[Stored dataset items]
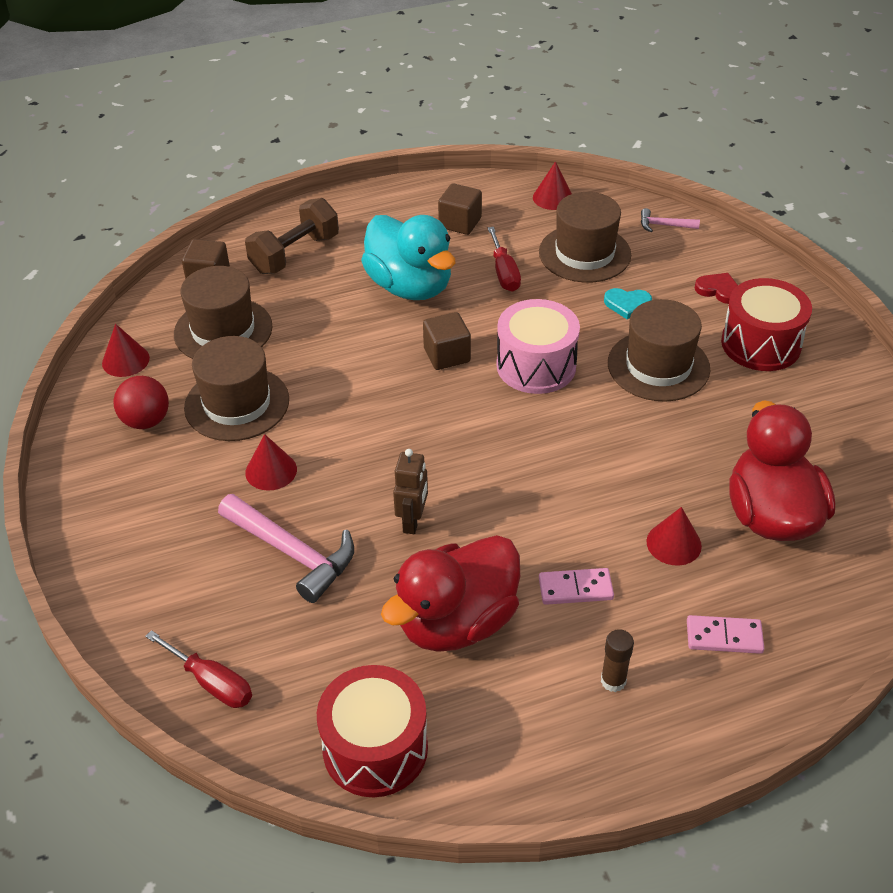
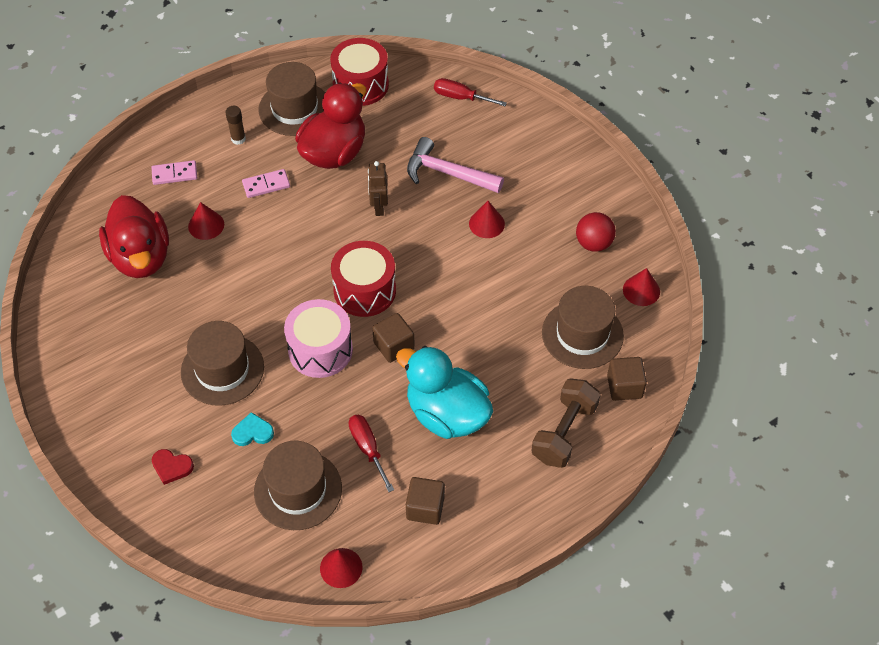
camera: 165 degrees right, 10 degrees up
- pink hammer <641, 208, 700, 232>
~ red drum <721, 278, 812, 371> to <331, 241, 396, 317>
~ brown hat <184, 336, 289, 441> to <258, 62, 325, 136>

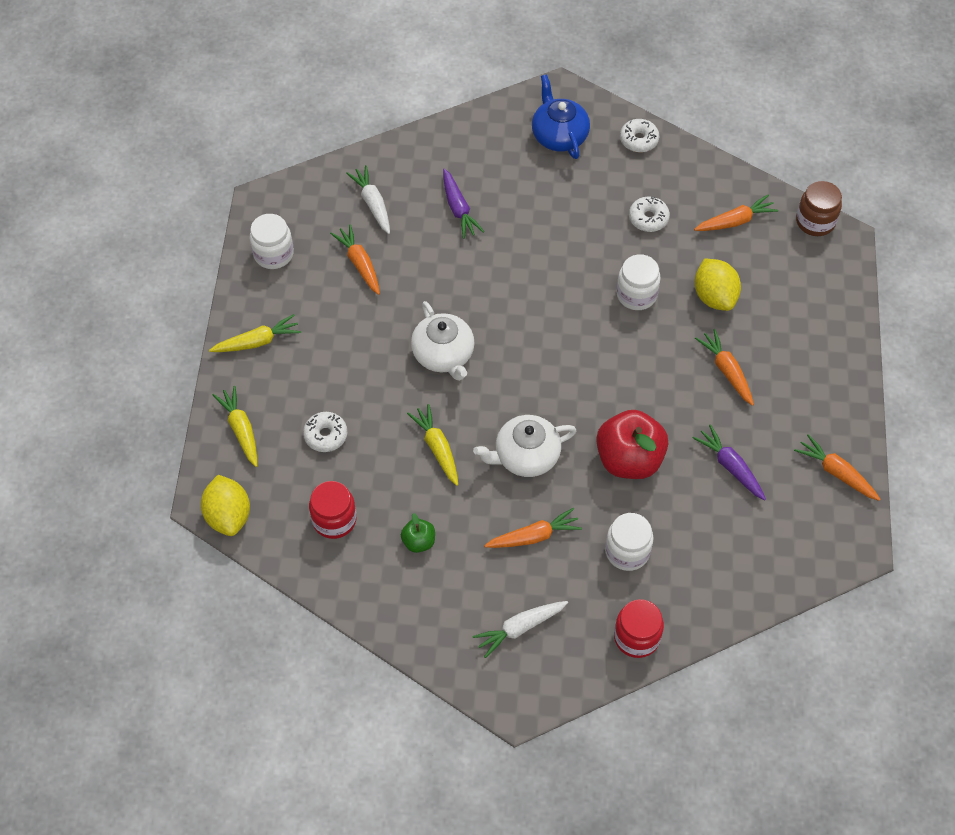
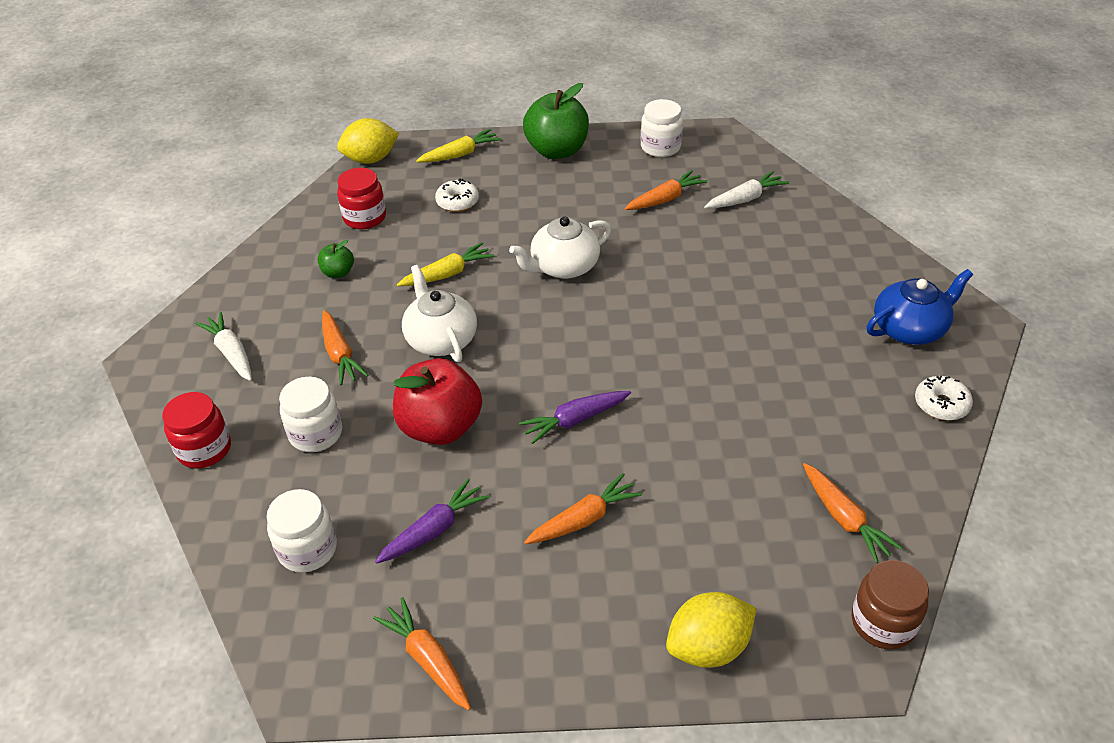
camera: 85 degrees right, 15 degrees down
~ purple carrot <443, 169, 484, 239> to <519, 391, 631, 444>
- white donut <629, 196, 670, 232>
~ white jar <616, 254, 661, 310> to <267, 489, 337, 573>
~ yellow lemon <695, 259, 741, 311> to <666, 592, 756, 668>
~ yellow carrot <209, 314, 301, 352> to green apple <523, 83, 589, 159>
~ orange carrot <794, 434, 881, 501> = <373, 597, 471, 710> 75 degrees counterclockwise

> _WHAT THE TASK REQUIRES_
Repeat the records above exactly. No pictures go into the repeat.

> _REPLY TO THE TASK_
camera: 165 degrees right, 10 degrees up
- pink hammer <641, 208, 700, 232>
~ red drum <721, 278, 812, 371> to <331, 241, 396, 317>
~ brown hat <184, 336, 289, 441> to <258, 62, 325, 136>

camera: 85 degrees right, 15 degrees down
~ purple carrot <443, 169, 484, 239> to <519, 391, 631, 444>
- white donut <629, 196, 670, 232>
~ white jar <616, 254, 661, 310> to <267, 489, 337, 573>
~ yellow lemon <695, 259, 741, 311> to <666, 592, 756, 668>
~ yellow carrot <209, 314, 301, 352> to green apple <523, 83, 589, 159>
~ orange carrot <794, 434, 881, 501> = <373, 597, 471, 710> 75 degrees counterclockwise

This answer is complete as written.